> AIM OF THE EXERCISE
Exact copies of the line with "D2: LED green" and of all lines after it through the end of the entries are required, and no other lines.

> PROVIDED DATA
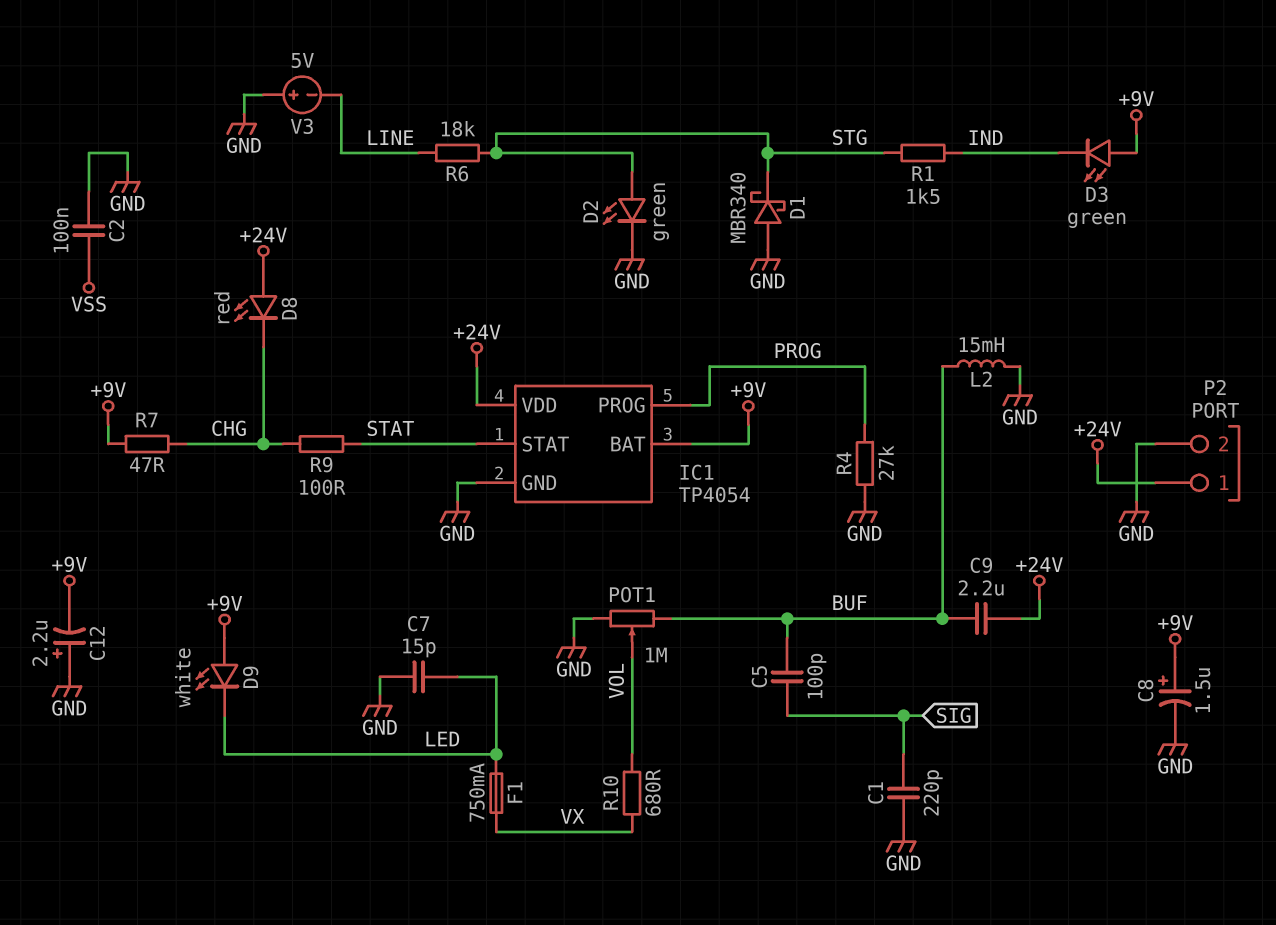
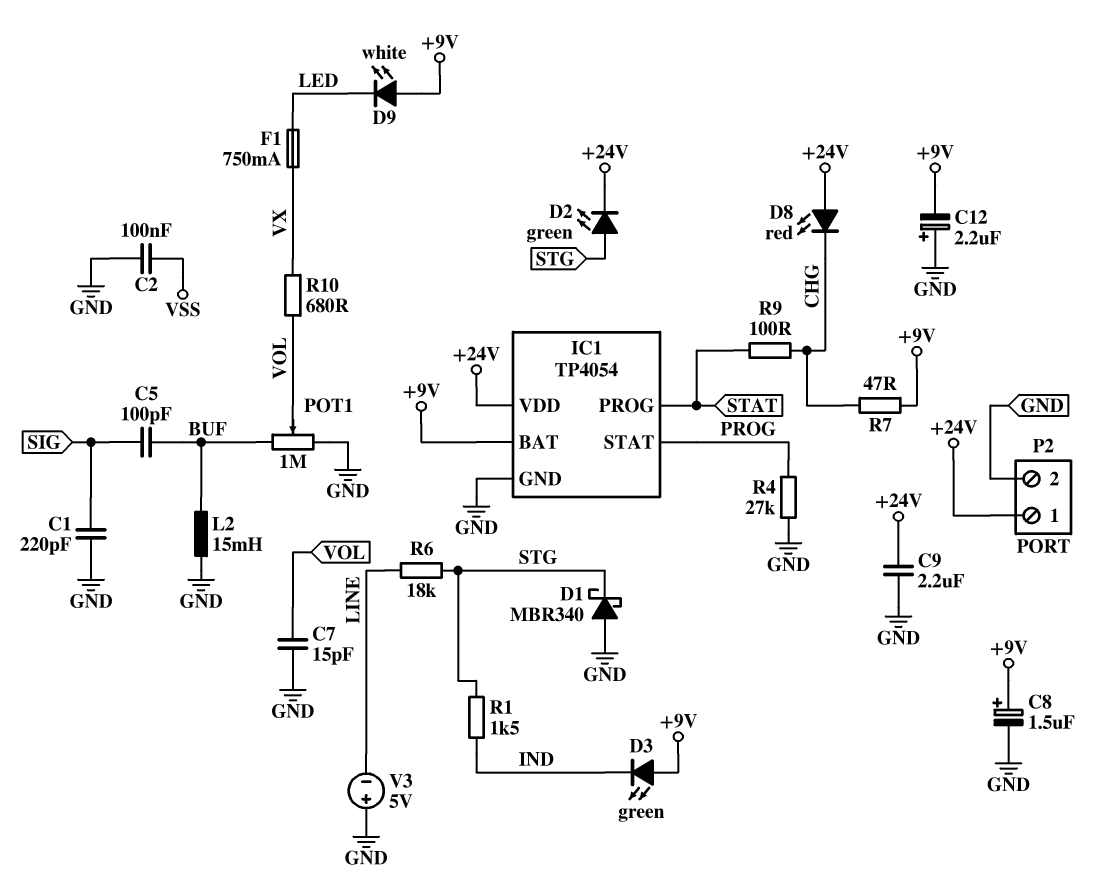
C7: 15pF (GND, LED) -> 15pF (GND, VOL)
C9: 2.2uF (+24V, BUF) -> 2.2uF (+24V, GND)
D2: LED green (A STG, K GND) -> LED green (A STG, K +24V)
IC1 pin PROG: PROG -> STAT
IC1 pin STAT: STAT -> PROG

> TASK SOLUTION
D2: LED green (A STG, K GND) -> LED green (A STG, K +24V)
IC1 pin PROG: PROG -> STAT
IC1 pin STAT: STAT -> PROG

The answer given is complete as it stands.